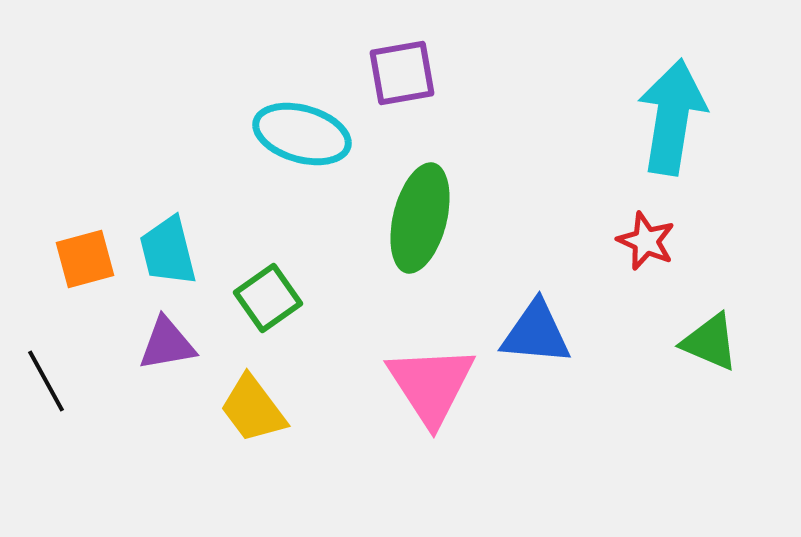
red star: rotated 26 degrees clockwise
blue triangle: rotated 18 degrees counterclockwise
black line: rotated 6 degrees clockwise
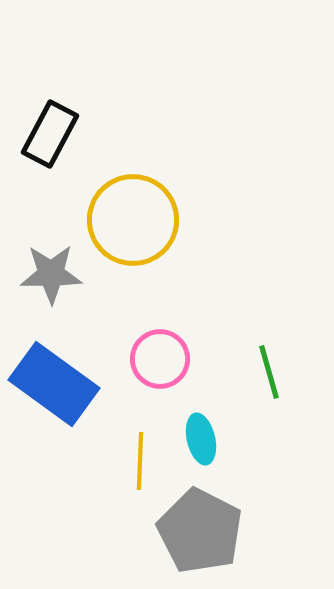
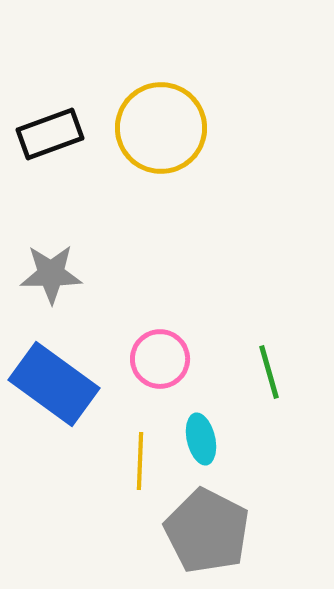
black rectangle: rotated 42 degrees clockwise
yellow circle: moved 28 px right, 92 px up
gray pentagon: moved 7 px right
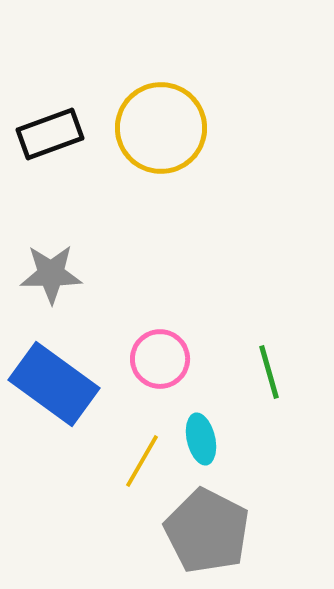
yellow line: moved 2 px right; rotated 28 degrees clockwise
+ + + + +
- **Given exercise**: Rewrite the lines of the records above, replacing every "rotated" with "turned" and leaving everything else the same. Omit the pictures from your answer.

- **Correct response**:
red star: turned 26 degrees clockwise
blue triangle: turned 18 degrees counterclockwise
black line: turned 6 degrees clockwise
black rectangle: turned 42 degrees clockwise
yellow circle: moved 28 px right, 92 px up
gray pentagon: moved 7 px right
yellow line: moved 2 px right; turned 28 degrees clockwise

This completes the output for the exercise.